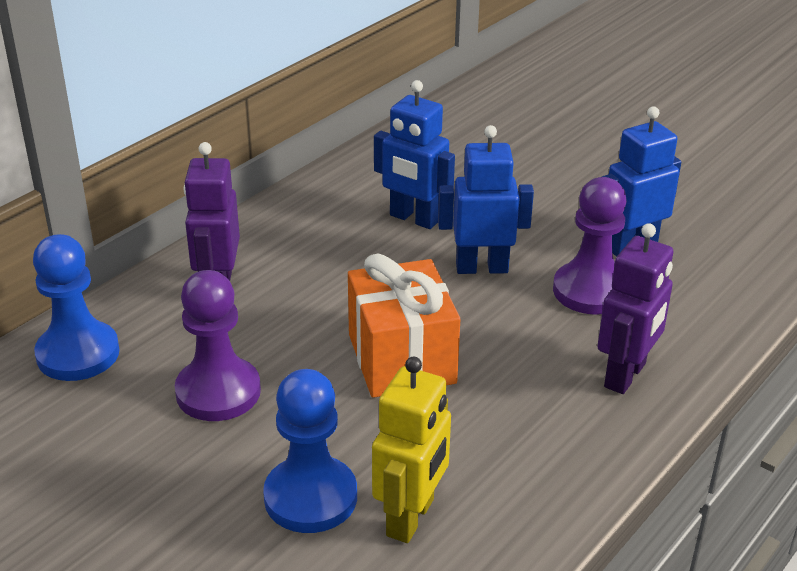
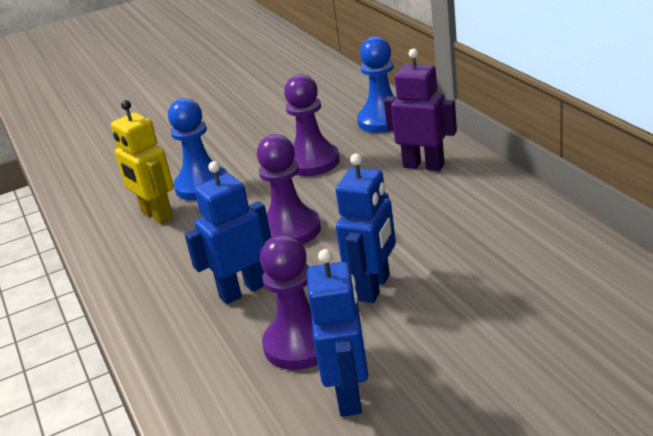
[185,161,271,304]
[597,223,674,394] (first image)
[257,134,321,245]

What to do
Without the pictures, give every line of the data again, exactly as written.

Answer section
[185,161,271,304]
[597,223,674,394] (first image)
[257,134,321,245]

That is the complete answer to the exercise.